• **What this task involves**
The word "emerald" marks the lines to report; pull each of them from the listing.

• **Data in this exercise**
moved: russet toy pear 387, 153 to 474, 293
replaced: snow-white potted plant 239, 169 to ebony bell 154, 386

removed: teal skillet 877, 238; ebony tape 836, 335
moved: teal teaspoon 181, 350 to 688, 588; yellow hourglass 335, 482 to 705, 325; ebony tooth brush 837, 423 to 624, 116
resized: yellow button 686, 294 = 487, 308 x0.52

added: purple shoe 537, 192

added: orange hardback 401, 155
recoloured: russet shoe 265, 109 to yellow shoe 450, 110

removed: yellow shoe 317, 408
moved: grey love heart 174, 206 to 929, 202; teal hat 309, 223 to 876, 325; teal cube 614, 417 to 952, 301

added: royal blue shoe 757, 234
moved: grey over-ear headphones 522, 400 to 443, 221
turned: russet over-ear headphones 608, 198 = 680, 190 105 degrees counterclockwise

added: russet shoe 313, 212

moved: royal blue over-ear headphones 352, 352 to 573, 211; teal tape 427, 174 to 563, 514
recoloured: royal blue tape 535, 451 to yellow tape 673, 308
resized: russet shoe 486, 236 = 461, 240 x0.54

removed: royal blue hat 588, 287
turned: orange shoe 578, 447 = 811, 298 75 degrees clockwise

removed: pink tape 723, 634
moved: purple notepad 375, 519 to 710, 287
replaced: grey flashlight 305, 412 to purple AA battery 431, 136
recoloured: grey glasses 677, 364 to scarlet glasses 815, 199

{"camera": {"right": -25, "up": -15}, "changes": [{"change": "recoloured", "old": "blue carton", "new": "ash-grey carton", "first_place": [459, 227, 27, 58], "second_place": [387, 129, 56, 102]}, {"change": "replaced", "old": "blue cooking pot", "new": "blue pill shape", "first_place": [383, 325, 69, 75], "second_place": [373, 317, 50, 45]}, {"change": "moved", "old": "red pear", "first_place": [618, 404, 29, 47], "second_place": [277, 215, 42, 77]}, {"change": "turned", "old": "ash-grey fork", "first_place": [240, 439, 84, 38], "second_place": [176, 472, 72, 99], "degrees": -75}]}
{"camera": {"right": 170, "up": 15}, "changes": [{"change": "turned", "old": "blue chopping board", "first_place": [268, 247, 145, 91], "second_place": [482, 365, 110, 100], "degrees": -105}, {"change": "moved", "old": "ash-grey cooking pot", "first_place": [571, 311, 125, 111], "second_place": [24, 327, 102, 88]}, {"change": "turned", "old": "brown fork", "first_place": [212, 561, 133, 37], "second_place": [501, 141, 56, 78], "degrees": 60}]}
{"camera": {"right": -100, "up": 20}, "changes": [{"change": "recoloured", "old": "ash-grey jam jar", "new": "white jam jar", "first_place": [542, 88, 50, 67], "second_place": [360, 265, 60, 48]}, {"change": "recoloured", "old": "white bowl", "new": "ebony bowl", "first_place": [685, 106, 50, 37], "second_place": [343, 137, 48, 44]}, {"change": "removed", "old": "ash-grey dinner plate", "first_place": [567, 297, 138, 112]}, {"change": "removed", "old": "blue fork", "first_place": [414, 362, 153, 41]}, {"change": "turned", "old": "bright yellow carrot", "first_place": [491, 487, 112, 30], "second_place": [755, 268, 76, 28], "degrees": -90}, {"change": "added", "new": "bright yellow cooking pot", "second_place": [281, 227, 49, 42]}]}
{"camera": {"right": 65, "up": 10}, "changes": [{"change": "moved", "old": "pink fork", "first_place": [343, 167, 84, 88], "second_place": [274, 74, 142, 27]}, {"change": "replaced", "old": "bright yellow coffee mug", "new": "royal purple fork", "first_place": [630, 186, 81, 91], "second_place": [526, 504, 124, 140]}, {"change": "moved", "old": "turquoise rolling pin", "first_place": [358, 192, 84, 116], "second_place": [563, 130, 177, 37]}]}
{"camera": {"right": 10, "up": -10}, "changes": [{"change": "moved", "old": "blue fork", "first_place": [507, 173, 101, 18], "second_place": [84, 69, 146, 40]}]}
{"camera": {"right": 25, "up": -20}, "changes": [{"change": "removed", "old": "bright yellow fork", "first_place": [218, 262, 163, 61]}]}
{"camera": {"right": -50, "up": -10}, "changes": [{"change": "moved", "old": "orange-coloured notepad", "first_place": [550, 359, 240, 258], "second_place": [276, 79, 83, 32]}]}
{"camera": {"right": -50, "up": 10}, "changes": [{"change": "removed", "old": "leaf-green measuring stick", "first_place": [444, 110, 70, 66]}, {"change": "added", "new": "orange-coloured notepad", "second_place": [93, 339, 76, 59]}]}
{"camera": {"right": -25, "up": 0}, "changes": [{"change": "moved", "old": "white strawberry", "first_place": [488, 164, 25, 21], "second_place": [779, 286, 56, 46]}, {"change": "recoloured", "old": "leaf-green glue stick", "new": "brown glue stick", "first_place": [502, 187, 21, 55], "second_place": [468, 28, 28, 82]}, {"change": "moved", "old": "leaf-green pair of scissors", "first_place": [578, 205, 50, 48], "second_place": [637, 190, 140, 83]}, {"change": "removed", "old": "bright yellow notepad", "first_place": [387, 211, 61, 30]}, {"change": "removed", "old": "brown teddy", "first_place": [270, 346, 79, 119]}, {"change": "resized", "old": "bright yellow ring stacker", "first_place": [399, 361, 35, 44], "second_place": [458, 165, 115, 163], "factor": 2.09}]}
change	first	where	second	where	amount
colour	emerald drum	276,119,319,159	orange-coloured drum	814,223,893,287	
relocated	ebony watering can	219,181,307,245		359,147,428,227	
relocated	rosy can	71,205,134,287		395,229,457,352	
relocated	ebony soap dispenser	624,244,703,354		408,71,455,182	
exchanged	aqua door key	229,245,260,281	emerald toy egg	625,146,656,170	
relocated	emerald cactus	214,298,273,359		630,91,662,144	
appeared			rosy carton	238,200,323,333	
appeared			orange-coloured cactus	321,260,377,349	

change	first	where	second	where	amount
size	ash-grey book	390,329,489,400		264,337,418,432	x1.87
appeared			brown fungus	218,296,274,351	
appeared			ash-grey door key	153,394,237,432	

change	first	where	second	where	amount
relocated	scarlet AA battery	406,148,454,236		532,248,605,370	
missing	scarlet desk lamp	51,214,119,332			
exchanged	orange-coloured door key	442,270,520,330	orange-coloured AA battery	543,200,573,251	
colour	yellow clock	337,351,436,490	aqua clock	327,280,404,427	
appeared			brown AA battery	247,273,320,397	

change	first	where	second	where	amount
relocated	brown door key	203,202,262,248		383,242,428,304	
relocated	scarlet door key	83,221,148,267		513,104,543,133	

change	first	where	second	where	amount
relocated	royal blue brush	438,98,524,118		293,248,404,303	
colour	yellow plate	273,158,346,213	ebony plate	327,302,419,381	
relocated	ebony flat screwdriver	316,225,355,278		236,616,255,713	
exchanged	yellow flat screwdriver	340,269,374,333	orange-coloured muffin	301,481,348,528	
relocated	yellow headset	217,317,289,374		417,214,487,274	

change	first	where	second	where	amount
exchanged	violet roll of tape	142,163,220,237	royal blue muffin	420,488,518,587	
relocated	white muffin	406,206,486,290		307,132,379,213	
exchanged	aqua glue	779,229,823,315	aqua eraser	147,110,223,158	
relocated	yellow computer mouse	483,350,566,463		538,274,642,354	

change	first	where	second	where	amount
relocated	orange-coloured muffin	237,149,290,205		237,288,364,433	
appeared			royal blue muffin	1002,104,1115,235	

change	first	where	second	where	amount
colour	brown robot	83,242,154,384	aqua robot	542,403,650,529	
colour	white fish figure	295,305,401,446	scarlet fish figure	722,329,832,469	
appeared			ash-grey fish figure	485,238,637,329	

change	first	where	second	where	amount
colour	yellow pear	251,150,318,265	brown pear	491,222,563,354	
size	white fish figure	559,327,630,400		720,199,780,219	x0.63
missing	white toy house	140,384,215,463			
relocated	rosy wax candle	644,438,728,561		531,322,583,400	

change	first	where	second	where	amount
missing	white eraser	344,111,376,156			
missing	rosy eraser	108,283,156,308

• **Reply**
colour	emerald drum	276,119,319,159	orange-coloured drum	814,223,893,287	
exchanged	aqua door key	229,245,260,281	emerald toy egg	625,146,656,170	
relocated	emerald cactus	214,298,273,359		630,91,662,144	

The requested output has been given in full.